Shape scene image sequences:
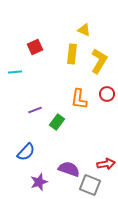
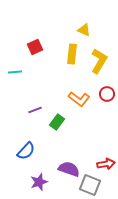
orange L-shape: rotated 60 degrees counterclockwise
blue semicircle: moved 1 px up
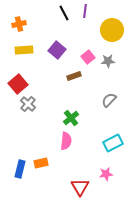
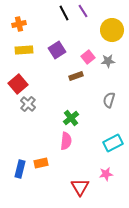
purple line: moved 2 px left; rotated 40 degrees counterclockwise
purple square: rotated 18 degrees clockwise
brown rectangle: moved 2 px right
gray semicircle: rotated 28 degrees counterclockwise
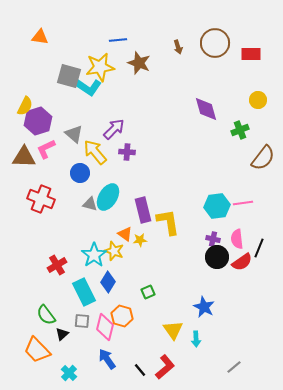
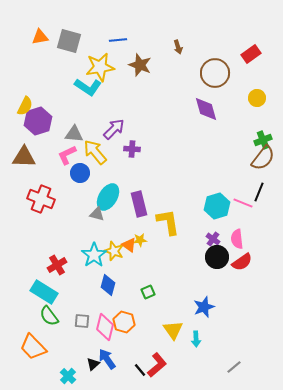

* [What you should do] The required output is the lines from the one containing "blue semicircle: moved 1 px up" through the end of the data, printed exactly, with no pictures.

* [Written response]
blue semicircle: moved 1 px up
purple line: moved 2 px left; rotated 40 degrees counterclockwise
purple square: rotated 18 degrees clockwise
brown rectangle: moved 2 px right
gray semicircle: rotated 28 degrees counterclockwise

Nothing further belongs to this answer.